▶ Prompt
Beginning with the first line of the entries below, quote each line until you reach and include the line with "(224, 152) = (201, 245): none -> red dice".

########

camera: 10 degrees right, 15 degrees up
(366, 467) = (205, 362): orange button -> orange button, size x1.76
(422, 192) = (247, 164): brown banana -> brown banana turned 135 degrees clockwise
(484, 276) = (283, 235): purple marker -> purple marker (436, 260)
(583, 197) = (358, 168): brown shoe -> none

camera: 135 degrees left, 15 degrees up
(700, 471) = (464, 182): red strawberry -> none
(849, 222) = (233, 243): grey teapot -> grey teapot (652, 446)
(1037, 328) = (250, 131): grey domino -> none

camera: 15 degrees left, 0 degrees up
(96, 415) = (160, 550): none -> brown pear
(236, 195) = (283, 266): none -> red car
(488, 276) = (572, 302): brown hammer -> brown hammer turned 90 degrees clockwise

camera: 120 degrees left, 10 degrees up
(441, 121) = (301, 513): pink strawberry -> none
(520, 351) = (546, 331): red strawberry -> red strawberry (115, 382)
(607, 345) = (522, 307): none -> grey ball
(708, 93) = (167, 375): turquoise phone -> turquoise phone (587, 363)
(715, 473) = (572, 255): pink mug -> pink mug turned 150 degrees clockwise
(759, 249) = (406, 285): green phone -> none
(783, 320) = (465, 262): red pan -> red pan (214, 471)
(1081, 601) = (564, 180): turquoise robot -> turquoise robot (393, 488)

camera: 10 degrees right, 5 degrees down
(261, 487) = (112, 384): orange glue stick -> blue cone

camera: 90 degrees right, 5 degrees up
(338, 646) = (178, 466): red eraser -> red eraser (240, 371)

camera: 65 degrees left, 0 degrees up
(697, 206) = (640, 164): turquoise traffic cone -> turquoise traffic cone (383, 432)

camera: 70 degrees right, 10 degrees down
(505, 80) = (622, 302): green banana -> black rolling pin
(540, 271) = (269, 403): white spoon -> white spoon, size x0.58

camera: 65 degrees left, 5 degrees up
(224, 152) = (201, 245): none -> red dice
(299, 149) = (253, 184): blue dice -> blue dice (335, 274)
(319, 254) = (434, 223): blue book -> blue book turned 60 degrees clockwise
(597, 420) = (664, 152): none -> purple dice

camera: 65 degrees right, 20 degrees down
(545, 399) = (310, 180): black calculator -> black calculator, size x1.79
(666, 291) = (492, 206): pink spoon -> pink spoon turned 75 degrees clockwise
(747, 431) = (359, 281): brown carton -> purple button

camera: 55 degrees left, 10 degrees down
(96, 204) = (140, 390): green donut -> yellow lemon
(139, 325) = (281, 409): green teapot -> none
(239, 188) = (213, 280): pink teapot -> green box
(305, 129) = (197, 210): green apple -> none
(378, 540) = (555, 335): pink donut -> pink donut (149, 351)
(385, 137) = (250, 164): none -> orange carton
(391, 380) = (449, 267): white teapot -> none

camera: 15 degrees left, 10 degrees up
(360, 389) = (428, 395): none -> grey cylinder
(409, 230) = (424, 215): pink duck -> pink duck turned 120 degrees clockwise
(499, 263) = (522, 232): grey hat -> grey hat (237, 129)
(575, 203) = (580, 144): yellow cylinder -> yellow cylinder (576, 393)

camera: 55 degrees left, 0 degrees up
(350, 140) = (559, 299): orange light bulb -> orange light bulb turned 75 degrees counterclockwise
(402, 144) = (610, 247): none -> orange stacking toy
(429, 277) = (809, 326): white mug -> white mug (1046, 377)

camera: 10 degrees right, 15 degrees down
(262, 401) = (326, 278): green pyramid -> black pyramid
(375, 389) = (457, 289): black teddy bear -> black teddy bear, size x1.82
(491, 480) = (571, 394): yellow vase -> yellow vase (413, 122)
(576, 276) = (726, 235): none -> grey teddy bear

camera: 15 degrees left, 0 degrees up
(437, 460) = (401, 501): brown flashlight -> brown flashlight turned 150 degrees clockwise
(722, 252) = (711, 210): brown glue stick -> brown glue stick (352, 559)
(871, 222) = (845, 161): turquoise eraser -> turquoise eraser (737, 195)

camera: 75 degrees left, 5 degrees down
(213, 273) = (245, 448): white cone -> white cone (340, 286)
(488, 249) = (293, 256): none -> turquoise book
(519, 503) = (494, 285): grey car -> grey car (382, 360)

########

▶ Solution to this problem
camera: 10 degrees right, 15 degrees up
(366, 467) = (205, 362): orange button -> orange button, size x1.76
(422, 192) = (247, 164): brown banana -> brown banana turned 135 degrees clockwise
(484, 276) = (283, 235): purple marker -> purple marker (436, 260)
(583, 197) = (358, 168): brown shoe -> none

camera: 135 degrees left, 15 degrees up
(700, 471) = (464, 182): red strawberry -> none
(849, 222) = (233, 243): grey teapot -> grey teapot (652, 446)
(1037, 328) = (250, 131): grey domino -> none

camera: 15 degrees left, 0 degrees up
(96, 415) = (160, 550): none -> brown pear
(236, 195) = (283, 266): none -> red car
(488, 276) = (572, 302): brown hammer -> brown hammer turned 90 degrees clockwise

camera: 120 degrees left, 10 degrees up
(441, 121) = (301, 513): pink strawberry -> none
(520, 351) = (546, 331): red strawberry -> red strawberry (115, 382)
(607, 345) = (522, 307): none -> grey ball
(708, 93) = (167, 375): turquoise phone -> turquoise phone (587, 363)
(715, 473) = (572, 255): pink mug -> pink mug turned 150 degrees clockwise
(759, 249) = (406, 285): green phone -> none
(783, 320) = (465, 262): red pan -> red pan (214, 471)
(1081, 601) = (564, 180): turquoise robot -> turquoise robot (393, 488)

camera: 10 degrees right, 5 degrees down
(261, 487) = (112, 384): orange glue stick -> blue cone

camera: 90 degrees right, 5 degrees up
(338, 646) = (178, 466): red eraser -> red eraser (240, 371)

camera: 65 degrees left, 0 degrees up
(697, 206) = (640, 164): turquoise traffic cone -> turquoise traffic cone (383, 432)

camera: 70 degrees right, 10 degrees down
(505, 80) = (622, 302): green banana -> black rolling pin
(540, 271) = (269, 403): white spoon -> white spoon, size x0.58

camera: 65 degrees left, 5 degrees up
(224, 152) = (201, 245): none -> red dice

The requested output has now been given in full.